**EXERCISE REQUIREMENTS:** In the entries below, find the line with "(421, 246) = (523, 224): none -> purple vase" and the line with "(201, 350) = (265, 189): orange". Return those two lines and all lines between them, exactly.

**SOURCE DATA:**
=== Begin Enclosure ===
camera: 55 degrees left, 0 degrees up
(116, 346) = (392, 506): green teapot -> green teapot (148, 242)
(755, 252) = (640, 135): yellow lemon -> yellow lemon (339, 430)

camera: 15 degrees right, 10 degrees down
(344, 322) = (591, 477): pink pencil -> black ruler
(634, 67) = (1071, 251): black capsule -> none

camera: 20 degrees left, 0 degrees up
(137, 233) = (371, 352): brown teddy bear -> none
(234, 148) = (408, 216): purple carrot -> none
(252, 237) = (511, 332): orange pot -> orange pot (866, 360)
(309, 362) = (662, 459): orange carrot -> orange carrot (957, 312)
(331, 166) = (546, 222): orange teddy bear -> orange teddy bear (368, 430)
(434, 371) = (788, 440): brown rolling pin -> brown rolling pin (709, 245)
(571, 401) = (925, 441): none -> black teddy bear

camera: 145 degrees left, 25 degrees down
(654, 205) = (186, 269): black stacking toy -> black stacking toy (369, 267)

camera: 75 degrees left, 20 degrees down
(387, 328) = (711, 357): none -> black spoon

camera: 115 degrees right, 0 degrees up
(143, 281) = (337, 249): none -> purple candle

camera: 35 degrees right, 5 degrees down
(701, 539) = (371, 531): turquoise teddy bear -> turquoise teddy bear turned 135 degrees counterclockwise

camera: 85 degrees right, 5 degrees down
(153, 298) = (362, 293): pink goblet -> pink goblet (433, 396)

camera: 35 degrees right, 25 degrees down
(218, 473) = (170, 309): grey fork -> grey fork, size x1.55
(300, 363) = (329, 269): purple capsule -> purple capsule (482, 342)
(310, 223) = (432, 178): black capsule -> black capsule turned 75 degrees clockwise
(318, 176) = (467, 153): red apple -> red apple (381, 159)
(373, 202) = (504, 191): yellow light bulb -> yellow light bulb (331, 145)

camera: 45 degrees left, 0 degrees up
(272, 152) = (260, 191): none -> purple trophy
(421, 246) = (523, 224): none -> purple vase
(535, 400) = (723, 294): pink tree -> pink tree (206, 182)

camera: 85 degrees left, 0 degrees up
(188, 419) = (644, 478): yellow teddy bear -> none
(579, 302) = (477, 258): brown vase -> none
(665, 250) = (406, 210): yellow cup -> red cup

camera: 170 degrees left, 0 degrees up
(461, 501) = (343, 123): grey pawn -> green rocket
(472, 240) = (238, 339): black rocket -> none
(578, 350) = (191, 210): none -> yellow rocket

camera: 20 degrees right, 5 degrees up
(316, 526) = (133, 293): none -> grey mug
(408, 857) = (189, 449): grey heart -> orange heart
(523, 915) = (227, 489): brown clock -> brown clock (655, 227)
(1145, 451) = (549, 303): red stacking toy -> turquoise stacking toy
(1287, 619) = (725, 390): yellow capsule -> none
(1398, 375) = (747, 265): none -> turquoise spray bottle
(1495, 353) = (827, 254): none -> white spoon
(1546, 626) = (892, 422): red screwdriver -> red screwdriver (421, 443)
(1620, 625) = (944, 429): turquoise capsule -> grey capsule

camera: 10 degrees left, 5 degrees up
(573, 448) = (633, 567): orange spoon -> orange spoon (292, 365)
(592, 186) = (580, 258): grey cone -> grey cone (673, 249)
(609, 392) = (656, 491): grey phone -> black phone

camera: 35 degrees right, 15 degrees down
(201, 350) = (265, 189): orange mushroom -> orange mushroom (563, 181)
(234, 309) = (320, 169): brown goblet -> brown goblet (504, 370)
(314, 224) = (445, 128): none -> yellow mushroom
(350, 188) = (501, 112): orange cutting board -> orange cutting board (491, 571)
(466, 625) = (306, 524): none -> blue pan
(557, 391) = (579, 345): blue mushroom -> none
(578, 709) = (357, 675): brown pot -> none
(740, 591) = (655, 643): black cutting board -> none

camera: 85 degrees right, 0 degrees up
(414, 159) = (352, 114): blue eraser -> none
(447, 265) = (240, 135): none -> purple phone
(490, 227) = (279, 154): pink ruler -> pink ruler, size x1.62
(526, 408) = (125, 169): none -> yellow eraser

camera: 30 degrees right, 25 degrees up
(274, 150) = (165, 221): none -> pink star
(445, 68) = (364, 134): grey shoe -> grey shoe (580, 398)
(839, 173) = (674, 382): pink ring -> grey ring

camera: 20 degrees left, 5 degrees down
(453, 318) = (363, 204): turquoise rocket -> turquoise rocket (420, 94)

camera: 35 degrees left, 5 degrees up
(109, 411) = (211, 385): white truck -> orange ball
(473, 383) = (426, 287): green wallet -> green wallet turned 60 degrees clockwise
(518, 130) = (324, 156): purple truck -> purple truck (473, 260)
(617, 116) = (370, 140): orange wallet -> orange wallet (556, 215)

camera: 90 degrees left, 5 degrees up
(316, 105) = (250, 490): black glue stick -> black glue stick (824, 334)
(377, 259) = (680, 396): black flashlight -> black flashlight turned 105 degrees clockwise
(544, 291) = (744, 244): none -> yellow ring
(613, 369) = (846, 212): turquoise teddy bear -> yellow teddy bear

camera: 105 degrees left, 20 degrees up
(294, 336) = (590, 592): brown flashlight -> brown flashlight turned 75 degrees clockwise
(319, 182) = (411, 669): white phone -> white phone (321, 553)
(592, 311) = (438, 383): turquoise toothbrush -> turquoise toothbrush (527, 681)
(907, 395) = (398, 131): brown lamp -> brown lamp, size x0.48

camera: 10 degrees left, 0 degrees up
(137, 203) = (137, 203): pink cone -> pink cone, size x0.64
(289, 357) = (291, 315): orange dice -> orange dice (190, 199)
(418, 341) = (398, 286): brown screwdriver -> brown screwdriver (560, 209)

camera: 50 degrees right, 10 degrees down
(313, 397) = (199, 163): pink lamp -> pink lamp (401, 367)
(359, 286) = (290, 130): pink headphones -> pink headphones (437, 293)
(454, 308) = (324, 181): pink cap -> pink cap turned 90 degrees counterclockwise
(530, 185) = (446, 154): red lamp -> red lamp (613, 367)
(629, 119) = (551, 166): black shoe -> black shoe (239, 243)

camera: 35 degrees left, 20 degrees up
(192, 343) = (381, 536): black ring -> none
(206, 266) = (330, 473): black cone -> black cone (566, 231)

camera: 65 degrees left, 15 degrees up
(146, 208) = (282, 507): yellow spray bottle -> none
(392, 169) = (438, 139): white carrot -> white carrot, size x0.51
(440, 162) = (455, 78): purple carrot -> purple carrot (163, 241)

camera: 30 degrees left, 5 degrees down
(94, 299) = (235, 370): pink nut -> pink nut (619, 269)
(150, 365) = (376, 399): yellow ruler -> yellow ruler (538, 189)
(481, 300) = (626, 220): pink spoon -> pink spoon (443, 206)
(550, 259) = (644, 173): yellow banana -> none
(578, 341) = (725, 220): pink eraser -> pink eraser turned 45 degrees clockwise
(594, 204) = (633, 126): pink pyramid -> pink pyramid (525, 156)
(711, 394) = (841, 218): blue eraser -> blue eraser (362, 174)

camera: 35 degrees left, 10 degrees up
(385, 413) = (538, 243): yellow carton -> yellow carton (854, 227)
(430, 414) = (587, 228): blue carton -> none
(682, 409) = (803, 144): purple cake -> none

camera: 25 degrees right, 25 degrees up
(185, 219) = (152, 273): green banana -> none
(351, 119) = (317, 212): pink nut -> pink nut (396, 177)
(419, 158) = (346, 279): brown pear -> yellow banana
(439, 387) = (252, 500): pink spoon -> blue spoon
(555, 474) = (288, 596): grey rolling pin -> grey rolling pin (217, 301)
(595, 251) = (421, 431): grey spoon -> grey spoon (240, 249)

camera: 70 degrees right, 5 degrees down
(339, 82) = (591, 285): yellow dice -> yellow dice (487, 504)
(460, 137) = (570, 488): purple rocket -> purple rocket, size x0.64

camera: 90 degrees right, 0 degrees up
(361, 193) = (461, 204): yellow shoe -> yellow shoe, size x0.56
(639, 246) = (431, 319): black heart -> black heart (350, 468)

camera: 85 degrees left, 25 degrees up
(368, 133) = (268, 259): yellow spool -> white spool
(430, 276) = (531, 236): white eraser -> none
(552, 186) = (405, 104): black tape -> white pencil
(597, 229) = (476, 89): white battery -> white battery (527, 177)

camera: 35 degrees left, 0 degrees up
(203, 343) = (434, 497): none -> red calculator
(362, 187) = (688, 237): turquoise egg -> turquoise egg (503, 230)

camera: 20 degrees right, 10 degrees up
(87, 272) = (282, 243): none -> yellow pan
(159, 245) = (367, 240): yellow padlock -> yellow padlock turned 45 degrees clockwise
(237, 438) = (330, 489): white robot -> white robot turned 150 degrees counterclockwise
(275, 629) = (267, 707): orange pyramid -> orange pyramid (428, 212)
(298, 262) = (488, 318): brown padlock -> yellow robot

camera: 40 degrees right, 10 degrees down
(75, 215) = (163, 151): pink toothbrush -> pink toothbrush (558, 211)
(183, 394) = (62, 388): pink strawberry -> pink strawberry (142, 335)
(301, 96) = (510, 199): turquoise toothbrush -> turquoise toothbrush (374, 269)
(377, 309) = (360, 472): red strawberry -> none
=== End Enclosure ===
**TASK RESPONSE:**
(421, 246) = (523, 224): none -> purple vase
(535, 400) = (723, 294): pink tree -> pink tree (206, 182)

camera: 85 degrees left, 0 degrees up
(188, 419) = (644, 478): yellow teddy bear -> none
(579, 302) = (477, 258): brown vase -> none
(665, 250) = (406, 210): yellow cup -> red cup

camera: 170 degrees left, 0 degrees up
(461, 501) = (343, 123): grey pawn -> green rocket
(472, 240) = (238, 339): black rocket -> none
(578, 350) = (191, 210): none -> yellow rocket

camera: 20 degrees right, 5 degrees up
(316, 526) = (133, 293): none -> grey mug
(408, 857) = (189, 449): grey heart -> orange heart
(523, 915) = (227, 489): brown clock -> brown clock (655, 227)
(1145, 451) = (549, 303): red stacking toy -> turquoise stacking toy
(1287, 619) = (725, 390): yellow capsule -> none
(1398, 375) = (747, 265): none -> turquoise spray bottle
(1495, 353) = (827, 254): none -> white spoon
(1546, 626) = (892, 422): red screwdriver -> red screwdriver (421, 443)
(1620, 625) = (944, 429): turquoise capsule -> grey capsule

camera: 10 degrees left, 5 degrees up
(573, 448) = (633, 567): orange spoon -> orange spoon (292, 365)
(592, 186) = (580, 258): grey cone -> grey cone (673, 249)
(609, 392) = (656, 491): grey phone -> black phone

camera: 35 degrees right, 15 degrees down
(201, 350) = (265, 189): orange mushroom -> orange mushroom (563, 181)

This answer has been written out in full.